BEGIN Records shown

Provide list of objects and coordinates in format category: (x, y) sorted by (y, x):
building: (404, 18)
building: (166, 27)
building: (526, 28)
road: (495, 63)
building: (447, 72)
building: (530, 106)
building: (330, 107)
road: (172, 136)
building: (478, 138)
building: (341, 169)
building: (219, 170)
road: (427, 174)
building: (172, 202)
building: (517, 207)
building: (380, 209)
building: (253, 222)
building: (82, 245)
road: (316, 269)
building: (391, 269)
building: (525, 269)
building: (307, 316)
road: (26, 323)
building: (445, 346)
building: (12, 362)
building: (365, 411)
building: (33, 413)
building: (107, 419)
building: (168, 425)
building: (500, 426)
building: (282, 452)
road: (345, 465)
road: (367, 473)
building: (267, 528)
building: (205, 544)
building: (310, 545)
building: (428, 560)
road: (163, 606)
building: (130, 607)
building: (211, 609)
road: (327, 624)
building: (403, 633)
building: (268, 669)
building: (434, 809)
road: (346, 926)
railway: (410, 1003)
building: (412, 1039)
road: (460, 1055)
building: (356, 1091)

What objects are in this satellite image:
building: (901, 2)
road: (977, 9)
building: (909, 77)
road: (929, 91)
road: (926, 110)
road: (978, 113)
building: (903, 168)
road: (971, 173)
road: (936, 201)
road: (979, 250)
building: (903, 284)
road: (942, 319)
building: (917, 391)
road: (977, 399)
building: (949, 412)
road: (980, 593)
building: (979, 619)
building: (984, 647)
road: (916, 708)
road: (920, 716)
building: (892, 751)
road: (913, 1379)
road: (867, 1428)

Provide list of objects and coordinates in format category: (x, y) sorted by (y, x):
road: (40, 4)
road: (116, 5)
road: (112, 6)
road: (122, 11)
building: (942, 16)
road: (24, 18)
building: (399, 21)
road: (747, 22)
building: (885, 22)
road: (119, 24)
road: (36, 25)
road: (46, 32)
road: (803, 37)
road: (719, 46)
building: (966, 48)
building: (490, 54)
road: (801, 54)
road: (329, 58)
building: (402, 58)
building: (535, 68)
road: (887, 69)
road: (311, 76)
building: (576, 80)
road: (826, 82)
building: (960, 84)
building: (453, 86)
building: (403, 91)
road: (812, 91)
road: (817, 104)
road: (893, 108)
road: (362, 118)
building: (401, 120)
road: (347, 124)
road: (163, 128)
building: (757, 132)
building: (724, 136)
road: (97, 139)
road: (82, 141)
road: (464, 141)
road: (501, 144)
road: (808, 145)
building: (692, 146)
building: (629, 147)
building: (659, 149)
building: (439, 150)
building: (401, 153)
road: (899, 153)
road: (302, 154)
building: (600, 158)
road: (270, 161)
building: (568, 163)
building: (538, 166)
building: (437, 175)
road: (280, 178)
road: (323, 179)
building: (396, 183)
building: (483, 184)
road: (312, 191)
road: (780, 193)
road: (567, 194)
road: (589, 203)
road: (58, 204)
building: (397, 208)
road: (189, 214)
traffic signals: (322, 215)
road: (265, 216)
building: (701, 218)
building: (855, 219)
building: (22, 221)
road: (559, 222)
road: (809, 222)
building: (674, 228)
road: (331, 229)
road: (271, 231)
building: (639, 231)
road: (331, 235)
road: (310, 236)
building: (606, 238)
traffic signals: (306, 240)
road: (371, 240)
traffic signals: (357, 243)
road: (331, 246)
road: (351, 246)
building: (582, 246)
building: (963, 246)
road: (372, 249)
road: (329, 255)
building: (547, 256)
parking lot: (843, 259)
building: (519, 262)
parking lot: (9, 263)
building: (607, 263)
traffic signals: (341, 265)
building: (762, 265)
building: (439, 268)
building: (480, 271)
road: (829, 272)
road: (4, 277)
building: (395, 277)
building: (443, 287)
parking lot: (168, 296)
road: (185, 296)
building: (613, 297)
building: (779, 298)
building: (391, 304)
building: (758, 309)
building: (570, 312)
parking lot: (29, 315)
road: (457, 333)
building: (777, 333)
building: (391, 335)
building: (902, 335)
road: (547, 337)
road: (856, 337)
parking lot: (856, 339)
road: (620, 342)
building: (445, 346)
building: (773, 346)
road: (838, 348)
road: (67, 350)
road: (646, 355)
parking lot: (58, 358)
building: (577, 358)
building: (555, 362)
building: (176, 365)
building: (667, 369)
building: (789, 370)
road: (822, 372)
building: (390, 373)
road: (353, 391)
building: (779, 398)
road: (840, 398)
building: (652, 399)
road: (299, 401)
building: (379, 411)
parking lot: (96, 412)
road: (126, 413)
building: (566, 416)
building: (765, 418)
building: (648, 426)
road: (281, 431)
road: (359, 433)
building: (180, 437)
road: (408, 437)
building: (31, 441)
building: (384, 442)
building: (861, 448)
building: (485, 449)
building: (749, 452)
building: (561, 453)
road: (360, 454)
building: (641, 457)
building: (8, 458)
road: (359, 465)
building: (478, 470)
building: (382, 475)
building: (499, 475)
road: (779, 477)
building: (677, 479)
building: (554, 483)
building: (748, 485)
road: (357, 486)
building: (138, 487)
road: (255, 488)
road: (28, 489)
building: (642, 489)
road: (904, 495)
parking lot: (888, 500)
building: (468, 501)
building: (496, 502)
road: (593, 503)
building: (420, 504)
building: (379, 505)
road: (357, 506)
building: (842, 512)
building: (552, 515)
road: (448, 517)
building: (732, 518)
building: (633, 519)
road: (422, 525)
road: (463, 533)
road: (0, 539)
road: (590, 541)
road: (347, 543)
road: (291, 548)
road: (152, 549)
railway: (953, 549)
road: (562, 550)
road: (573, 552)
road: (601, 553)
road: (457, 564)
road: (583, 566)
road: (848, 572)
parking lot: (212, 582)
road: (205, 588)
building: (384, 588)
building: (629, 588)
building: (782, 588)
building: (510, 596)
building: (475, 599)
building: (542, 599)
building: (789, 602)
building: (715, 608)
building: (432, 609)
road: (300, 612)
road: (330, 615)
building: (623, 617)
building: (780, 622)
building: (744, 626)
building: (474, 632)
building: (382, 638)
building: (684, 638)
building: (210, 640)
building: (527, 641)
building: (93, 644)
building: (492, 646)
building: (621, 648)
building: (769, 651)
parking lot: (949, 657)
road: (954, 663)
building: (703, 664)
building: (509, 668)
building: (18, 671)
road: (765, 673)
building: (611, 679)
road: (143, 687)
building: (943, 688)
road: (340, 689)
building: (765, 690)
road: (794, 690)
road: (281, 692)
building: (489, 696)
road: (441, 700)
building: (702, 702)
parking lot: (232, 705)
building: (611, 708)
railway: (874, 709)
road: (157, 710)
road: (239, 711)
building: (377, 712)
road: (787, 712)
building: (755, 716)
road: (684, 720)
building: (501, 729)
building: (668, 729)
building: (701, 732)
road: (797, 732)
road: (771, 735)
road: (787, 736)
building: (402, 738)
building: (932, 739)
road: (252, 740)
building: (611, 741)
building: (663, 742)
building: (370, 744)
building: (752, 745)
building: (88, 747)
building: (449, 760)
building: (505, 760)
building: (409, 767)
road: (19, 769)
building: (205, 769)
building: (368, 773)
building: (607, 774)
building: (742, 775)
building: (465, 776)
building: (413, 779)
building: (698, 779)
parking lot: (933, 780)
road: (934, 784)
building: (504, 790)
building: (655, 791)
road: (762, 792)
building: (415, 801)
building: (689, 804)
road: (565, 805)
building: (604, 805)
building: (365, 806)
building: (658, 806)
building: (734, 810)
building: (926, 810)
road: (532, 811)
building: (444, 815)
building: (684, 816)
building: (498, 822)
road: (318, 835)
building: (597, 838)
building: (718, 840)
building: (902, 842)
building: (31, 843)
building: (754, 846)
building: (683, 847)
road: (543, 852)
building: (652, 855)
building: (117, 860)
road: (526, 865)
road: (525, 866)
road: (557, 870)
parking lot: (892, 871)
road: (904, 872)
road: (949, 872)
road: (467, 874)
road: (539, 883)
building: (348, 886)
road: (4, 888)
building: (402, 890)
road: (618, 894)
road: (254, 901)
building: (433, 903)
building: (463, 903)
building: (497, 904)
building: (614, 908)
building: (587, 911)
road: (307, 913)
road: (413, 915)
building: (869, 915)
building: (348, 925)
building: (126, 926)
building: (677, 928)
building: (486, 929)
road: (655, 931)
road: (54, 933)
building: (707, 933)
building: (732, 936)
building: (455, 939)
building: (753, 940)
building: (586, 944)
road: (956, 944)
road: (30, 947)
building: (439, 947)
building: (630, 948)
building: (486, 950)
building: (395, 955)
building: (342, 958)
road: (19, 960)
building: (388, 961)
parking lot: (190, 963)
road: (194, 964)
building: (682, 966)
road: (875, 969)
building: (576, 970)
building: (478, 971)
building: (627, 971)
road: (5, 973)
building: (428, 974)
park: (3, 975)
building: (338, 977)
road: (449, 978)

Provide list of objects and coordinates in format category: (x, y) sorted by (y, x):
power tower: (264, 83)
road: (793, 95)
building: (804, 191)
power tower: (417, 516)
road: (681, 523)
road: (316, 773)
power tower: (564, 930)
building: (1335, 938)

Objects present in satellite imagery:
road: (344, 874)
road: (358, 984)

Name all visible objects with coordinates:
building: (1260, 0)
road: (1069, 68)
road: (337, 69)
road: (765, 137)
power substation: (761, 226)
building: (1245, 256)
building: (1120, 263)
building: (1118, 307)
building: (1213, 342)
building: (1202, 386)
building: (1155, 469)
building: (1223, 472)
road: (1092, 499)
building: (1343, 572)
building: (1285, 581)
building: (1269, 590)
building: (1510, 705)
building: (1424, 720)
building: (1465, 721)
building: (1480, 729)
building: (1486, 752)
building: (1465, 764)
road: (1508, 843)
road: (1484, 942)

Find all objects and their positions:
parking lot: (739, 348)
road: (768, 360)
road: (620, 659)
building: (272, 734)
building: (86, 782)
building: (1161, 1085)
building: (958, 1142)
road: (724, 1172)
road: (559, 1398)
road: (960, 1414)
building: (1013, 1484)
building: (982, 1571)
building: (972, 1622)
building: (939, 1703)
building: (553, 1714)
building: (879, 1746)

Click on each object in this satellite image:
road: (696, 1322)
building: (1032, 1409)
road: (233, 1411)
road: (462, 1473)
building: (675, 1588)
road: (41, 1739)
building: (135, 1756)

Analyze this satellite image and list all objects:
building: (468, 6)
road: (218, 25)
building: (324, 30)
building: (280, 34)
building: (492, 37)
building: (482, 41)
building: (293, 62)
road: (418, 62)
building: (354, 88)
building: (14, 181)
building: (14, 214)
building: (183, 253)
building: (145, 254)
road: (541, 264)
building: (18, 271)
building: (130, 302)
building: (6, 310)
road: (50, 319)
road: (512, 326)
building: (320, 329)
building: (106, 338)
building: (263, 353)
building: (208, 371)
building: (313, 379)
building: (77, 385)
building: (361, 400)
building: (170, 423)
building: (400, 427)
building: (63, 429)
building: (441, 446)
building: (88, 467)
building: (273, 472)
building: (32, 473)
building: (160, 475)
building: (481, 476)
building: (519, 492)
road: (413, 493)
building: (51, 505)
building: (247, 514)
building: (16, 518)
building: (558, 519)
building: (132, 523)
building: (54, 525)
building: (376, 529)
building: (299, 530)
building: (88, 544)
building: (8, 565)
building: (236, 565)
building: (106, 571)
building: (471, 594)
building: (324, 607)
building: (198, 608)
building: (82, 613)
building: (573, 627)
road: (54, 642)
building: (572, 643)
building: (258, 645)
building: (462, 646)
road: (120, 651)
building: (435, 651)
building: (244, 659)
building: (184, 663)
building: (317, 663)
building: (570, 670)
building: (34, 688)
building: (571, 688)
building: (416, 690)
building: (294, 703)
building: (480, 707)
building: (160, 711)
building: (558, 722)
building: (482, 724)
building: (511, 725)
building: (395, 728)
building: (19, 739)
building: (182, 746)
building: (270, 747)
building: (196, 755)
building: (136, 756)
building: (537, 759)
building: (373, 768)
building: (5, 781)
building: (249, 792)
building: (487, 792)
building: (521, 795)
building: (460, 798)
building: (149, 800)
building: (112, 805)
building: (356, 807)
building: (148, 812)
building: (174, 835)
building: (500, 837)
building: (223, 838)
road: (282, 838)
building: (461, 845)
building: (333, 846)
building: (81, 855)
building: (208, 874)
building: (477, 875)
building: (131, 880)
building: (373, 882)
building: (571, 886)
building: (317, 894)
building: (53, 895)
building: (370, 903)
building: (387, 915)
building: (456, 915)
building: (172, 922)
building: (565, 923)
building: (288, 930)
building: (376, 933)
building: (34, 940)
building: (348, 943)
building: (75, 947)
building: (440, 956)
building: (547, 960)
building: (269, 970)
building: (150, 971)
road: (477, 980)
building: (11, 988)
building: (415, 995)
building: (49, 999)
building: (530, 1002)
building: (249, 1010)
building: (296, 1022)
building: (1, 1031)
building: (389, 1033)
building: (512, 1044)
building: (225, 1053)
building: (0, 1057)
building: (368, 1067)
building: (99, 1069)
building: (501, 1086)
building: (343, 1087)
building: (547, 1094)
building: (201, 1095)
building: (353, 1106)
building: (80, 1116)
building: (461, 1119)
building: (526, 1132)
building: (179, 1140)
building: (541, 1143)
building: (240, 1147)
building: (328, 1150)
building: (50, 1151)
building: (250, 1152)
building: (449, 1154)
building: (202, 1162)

END Records shown

→ **Your assignment**
Answer with the count alone: how many lines in the data above have "signals" in them?

→ **Answer to this task**
4